§ **Exercise brief**:
Scan the entries below for the string "NMOS" and copy every line where it turns up.

§ **Data for analysis**:

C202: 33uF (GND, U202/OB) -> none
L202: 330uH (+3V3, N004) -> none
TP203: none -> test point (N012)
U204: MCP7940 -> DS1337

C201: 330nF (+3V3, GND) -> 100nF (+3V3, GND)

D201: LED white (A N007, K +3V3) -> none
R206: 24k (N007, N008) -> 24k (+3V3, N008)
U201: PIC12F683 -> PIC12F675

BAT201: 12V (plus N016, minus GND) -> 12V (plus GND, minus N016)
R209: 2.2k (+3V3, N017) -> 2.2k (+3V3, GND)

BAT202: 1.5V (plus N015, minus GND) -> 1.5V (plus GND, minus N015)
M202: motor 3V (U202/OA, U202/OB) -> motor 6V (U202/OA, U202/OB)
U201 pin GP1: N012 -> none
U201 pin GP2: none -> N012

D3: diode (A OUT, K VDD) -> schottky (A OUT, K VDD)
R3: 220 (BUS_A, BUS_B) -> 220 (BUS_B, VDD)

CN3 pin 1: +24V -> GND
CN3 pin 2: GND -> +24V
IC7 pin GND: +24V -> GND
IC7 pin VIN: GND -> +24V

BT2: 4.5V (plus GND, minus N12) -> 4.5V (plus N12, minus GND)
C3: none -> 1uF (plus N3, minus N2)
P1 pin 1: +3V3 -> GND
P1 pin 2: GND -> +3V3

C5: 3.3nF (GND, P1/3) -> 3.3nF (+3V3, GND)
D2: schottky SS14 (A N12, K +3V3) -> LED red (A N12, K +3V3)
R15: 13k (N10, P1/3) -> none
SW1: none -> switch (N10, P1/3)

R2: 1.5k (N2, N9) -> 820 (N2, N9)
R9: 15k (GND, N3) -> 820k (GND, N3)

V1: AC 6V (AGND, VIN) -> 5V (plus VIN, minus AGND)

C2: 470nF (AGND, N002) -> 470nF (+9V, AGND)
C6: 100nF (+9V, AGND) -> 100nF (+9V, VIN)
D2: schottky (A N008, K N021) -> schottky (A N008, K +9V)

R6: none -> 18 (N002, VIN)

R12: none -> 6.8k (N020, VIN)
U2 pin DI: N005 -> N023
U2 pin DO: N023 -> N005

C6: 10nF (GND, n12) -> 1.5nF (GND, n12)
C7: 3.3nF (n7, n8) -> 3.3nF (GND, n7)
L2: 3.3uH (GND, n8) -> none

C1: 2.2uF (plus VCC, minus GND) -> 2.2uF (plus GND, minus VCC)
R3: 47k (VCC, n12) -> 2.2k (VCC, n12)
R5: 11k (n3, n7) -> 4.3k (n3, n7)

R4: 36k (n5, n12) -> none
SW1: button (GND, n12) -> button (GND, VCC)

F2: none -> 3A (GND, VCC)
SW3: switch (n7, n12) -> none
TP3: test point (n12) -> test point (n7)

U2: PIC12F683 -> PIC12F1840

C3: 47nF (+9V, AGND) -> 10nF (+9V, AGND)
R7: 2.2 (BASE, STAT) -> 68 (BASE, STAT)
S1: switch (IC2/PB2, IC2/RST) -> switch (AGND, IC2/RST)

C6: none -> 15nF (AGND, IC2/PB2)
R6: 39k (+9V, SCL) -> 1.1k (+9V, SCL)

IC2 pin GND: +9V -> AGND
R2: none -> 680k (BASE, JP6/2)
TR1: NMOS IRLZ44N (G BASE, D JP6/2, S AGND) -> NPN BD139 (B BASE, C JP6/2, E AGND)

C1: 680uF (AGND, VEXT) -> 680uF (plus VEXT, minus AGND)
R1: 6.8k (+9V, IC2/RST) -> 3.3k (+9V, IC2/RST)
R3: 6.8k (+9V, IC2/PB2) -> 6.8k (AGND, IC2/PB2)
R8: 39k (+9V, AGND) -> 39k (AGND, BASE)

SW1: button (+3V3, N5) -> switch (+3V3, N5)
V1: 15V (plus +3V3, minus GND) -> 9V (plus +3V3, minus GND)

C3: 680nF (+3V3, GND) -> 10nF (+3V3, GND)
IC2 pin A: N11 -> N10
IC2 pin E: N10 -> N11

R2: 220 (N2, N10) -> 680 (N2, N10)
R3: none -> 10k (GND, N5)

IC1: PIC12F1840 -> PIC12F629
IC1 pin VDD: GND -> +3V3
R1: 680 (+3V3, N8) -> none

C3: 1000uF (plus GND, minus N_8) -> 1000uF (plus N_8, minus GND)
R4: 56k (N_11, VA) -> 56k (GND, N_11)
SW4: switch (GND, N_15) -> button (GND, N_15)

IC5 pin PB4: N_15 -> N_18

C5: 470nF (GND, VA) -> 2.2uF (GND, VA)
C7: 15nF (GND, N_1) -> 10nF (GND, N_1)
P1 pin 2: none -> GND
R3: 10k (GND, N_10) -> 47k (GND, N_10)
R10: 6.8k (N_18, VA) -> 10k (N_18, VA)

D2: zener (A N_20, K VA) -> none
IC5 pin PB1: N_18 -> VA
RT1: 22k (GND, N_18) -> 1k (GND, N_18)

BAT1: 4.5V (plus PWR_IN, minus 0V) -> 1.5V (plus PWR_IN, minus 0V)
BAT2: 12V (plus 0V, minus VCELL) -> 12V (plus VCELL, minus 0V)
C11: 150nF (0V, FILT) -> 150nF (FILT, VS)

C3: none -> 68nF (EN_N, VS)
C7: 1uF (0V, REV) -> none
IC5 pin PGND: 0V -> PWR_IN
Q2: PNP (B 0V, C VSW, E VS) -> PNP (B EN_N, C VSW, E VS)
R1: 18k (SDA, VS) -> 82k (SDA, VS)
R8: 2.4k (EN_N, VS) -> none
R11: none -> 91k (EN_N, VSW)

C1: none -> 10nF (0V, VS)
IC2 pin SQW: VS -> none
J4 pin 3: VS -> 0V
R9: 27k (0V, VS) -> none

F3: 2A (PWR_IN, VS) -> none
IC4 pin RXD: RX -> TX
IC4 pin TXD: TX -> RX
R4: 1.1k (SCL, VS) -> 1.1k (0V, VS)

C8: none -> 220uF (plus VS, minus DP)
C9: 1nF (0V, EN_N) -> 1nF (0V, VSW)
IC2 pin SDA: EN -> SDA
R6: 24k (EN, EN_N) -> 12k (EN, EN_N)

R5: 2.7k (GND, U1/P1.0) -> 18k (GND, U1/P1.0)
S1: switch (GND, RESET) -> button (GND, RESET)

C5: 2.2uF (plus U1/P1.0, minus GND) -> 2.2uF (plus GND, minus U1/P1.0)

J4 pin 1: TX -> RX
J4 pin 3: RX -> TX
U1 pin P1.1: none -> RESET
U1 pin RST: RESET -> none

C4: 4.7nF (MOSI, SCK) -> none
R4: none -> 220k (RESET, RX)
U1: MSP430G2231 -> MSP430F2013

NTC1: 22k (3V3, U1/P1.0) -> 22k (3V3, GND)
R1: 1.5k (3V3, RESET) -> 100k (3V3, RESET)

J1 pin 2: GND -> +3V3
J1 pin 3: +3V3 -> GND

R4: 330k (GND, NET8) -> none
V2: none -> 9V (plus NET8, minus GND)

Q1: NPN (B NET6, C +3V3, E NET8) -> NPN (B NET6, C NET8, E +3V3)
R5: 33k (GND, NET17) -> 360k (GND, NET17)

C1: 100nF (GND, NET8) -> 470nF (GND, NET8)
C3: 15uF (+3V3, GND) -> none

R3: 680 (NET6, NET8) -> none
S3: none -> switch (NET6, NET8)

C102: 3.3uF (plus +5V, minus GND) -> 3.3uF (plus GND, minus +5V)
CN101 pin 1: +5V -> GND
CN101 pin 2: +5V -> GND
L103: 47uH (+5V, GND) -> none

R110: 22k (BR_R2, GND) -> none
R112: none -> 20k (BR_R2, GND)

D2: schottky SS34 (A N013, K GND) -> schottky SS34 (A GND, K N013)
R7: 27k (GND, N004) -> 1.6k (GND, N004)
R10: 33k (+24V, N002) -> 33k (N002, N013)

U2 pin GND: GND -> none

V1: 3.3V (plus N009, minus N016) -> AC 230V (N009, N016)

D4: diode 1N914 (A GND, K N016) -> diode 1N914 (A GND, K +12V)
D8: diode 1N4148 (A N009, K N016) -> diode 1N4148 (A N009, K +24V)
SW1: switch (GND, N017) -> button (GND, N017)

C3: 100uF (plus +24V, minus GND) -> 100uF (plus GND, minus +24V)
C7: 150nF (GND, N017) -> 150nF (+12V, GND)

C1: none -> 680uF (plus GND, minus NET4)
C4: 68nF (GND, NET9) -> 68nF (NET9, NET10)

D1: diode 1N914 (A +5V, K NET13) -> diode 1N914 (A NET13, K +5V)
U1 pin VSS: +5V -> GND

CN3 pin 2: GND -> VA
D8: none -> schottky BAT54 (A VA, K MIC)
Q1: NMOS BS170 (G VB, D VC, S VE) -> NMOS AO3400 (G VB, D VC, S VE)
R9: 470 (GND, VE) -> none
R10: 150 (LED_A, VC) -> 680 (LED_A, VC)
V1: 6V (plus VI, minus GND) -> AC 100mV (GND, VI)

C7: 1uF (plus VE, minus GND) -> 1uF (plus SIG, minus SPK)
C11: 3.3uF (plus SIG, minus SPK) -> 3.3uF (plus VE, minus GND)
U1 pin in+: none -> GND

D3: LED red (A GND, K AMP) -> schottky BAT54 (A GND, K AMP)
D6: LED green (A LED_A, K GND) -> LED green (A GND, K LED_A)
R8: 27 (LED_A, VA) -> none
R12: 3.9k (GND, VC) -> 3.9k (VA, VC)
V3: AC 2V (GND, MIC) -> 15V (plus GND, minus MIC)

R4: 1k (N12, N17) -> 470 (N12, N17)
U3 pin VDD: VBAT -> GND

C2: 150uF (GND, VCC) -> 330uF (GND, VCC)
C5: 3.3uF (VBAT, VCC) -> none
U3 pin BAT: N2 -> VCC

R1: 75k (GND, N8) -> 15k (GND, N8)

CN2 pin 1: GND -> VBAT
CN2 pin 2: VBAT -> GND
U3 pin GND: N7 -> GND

§ **Solution to this problem**:
TR1: NMOS IRLZ44N (G BASE, D JP6/2, S AGND) -> NPN BD139 (B BASE, C JP6/2, E AGND)
Q1: NMOS BS170 (G VB, D VC, S VE) -> NMOS AO3400 (G VB, D VC, S VE)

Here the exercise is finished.